Problem. Everything in the data below except the pictures must be repeated word for word.

Extracted data.
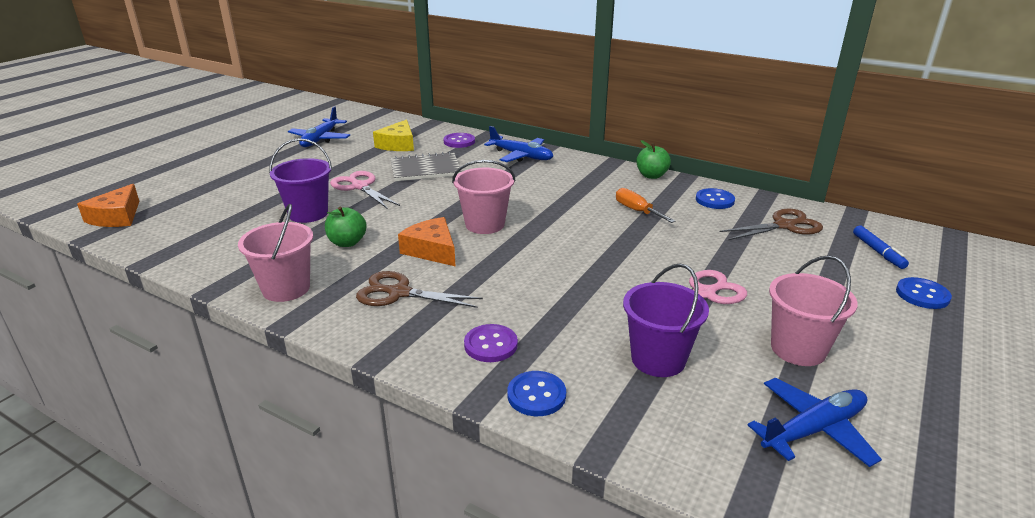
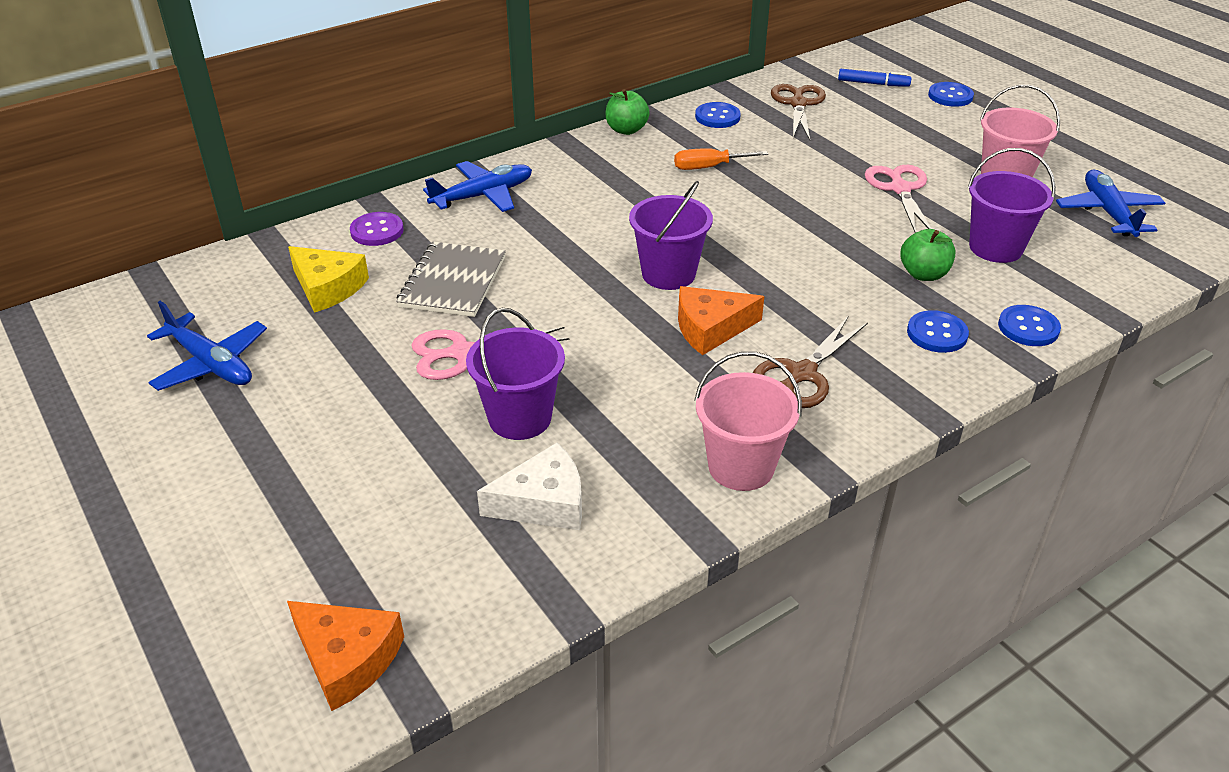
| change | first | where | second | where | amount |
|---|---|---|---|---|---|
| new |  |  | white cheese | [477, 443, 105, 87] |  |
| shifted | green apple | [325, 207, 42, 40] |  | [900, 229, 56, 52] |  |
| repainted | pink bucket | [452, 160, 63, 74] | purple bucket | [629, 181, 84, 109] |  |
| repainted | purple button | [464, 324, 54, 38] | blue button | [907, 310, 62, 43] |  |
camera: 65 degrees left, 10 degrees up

Answer to the exercise.
| change | first | where | second | where | amount |
|---|---|---|---|---|---|
| new |  |  | white cheese | [477, 443, 105, 87] |  |
| shifted | green apple | [325, 207, 42, 40] |  | [900, 229, 56, 52] |  |
| repainted | pink bucket | [452, 160, 63, 74] | purple bucket | [629, 181, 84, 109] |  |
| repainted | purple button | [464, 324, 54, 38] | blue button | [907, 310, 62, 43] |  |
camera: 65 degrees left, 10 degrees up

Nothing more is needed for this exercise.